Revision tracking records

■ ■ ■ ■ ■ ■ ■

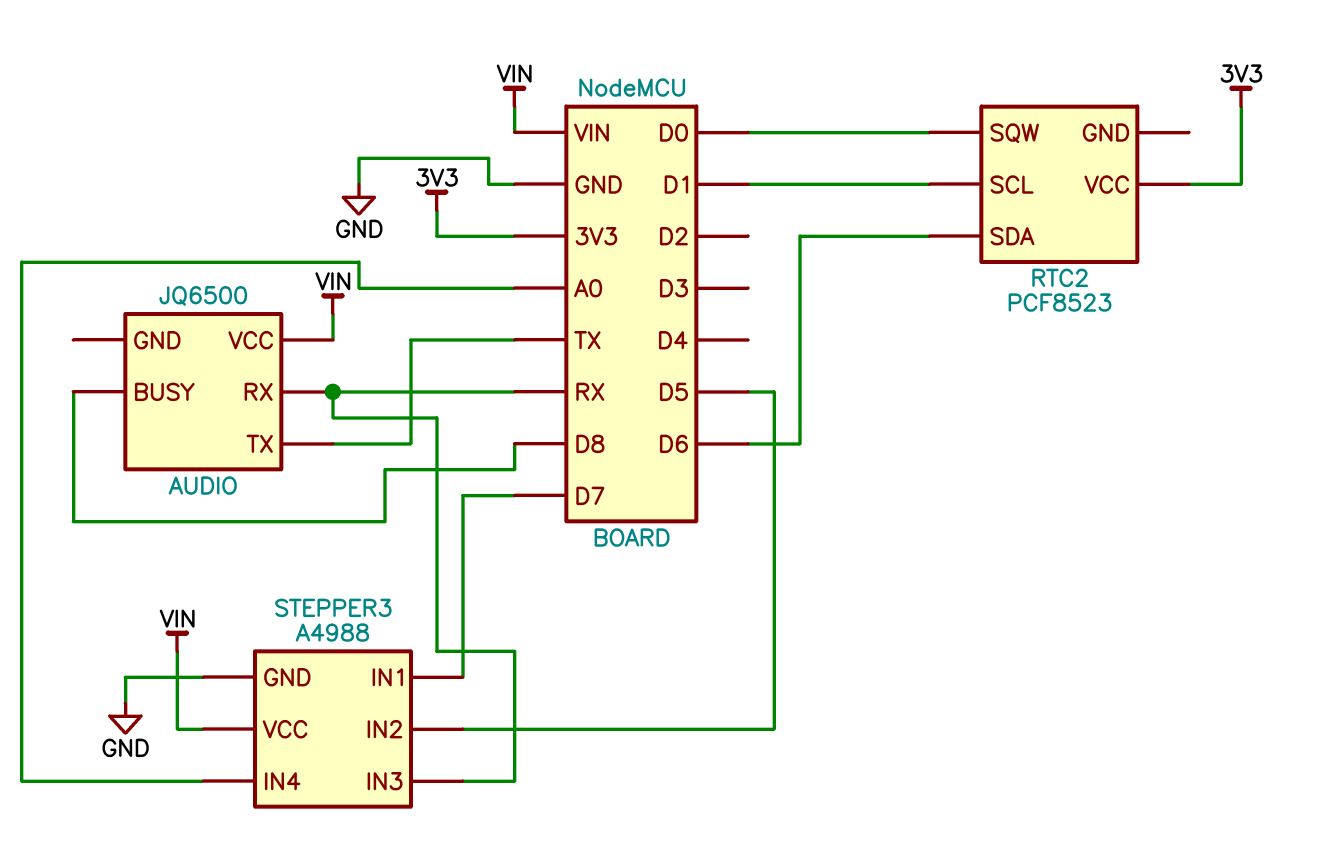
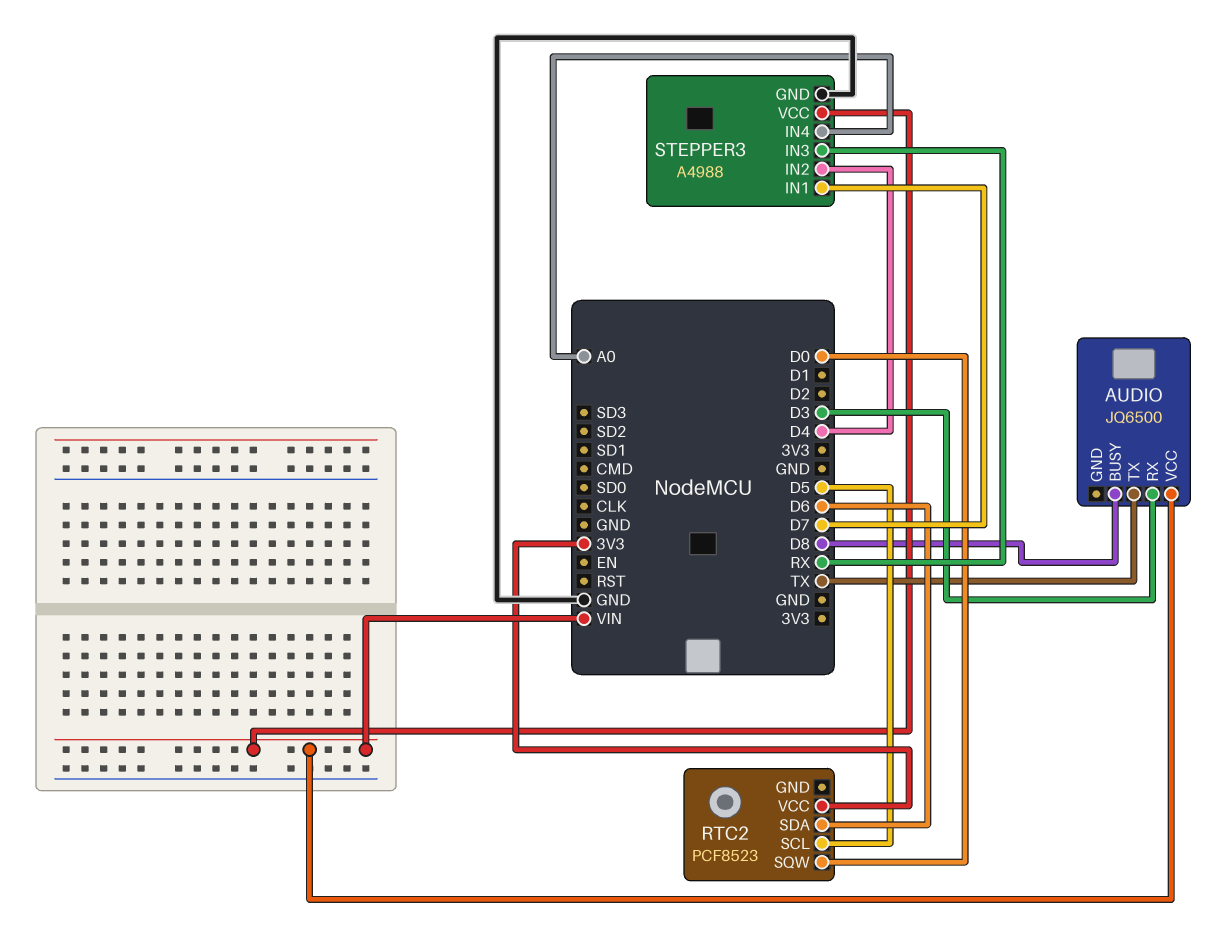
AUDIO pin RX: RX -> D3
RTC2 pin SCL: D1 -> D5
STEPPER3 pin IN2: D5 -> D4

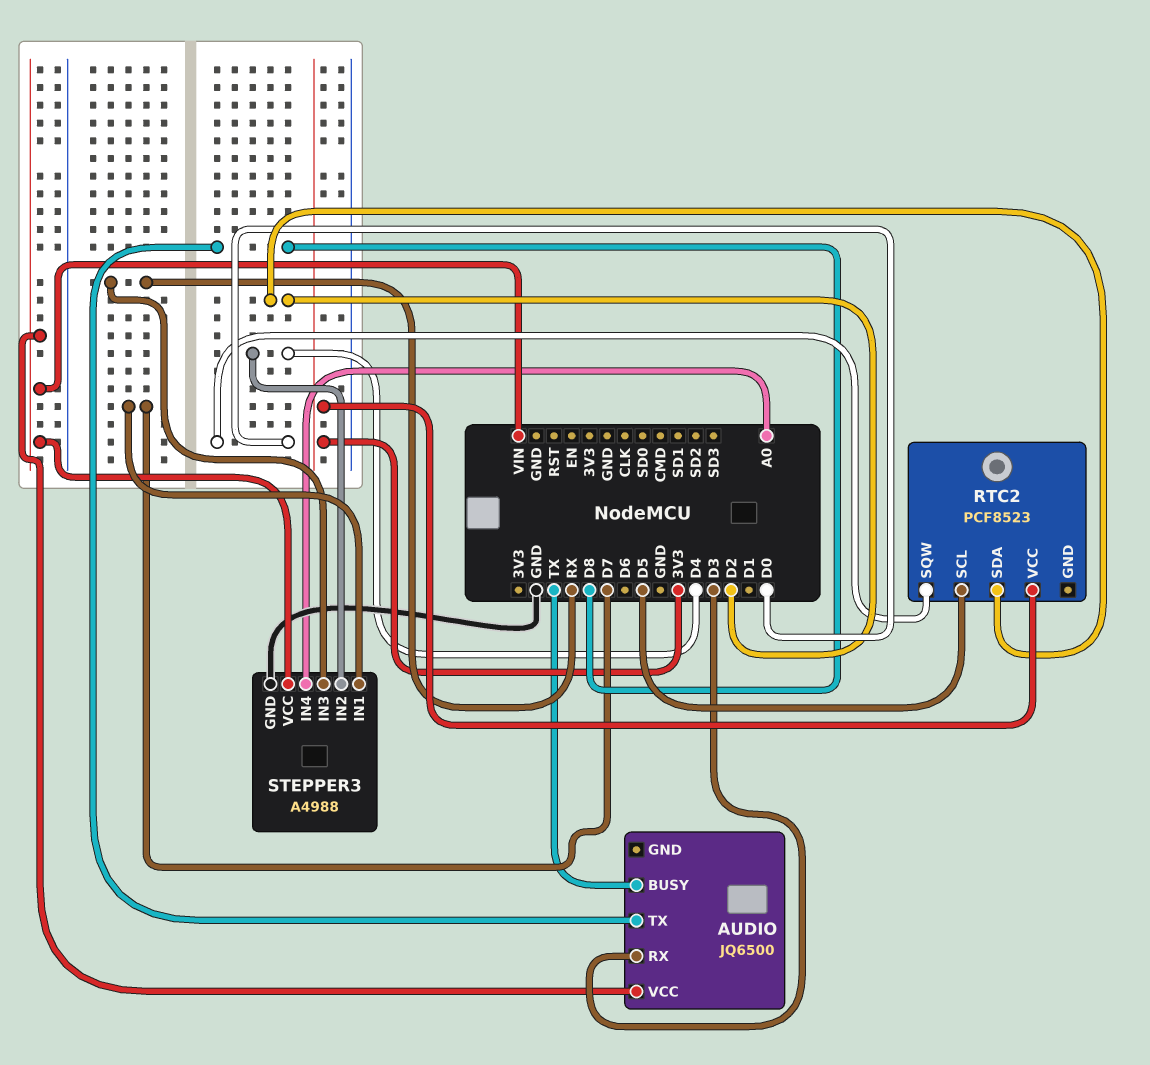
AUDIO pin BUSY: D8 -> TX
AUDIO pin TX: TX -> D8
RTC2 pin SDA: D6 -> D2

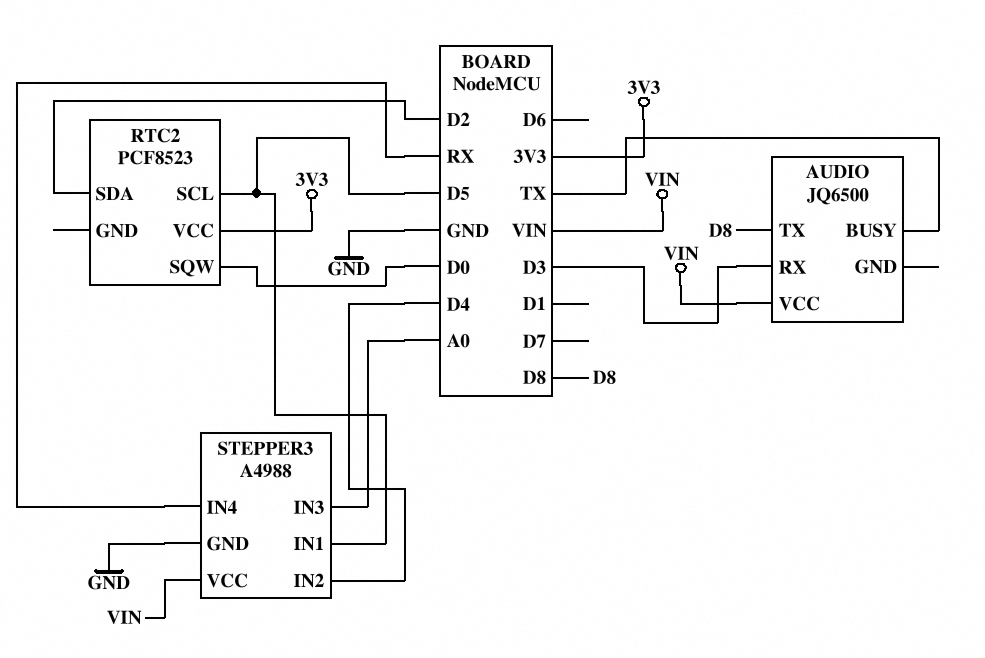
STEPPER3 pin IN1: D7 -> D5
STEPPER3 pin IN3: RX -> A0
STEPPER3 pin IN4: A0 -> RX

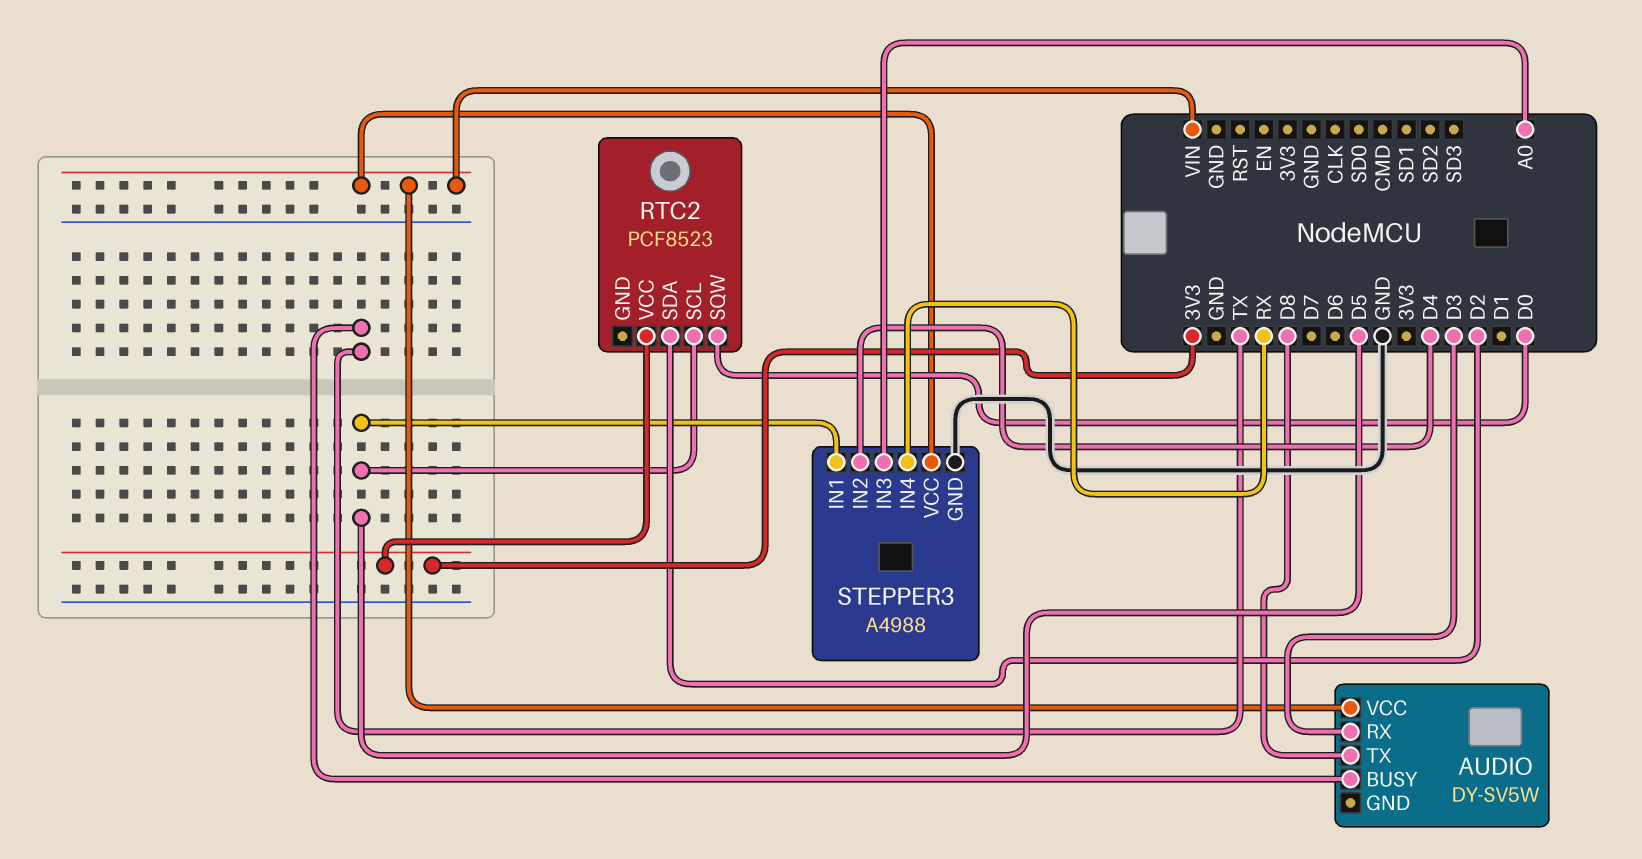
AUDIO: JQ6500 -> DY-SV5W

■ ■ ■ ■ ■ ■ ■

▶ The problem
Retype the entries exactly, skipping every picture.

▶ Output of the task
AUDIO pin RX: RX -> D3
RTC2 pin SCL: D1 -> D5
STEPPER3 pin IN2: D5 -> D4

AUDIO pin BUSY: D8 -> TX
AUDIO pin TX: TX -> D8
RTC2 pin SDA: D6 -> D2

STEPPER3 pin IN1: D7 -> D5
STEPPER3 pin IN3: RX -> A0
STEPPER3 pin IN4: A0 -> RX

AUDIO: JQ6500 -> DY-SV5W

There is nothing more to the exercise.